§ **What to produce**: Each record below is to be reproduced without any change.

§ **Object matching data**:

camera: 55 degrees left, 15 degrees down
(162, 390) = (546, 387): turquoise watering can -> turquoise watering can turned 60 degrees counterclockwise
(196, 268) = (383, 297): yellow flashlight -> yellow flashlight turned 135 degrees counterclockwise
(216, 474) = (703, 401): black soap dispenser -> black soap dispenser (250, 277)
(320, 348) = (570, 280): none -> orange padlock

§ **Exercise result**:
camera: 55 degrees left, 15 degrees down
(162, 390) = (546, 387): turquoise watering can -> turquoise watering can turned 60 degrees counterclockwise
(196, 268) = (383, 297): yellow flashlight -> yellow flashlight turned 135 degrees counterclockwise
(216, 474) = (703, 401): black soap dispenser -> black soap dispenser (250, 277)
(320, 348) = (570, 280): none -> orange padlock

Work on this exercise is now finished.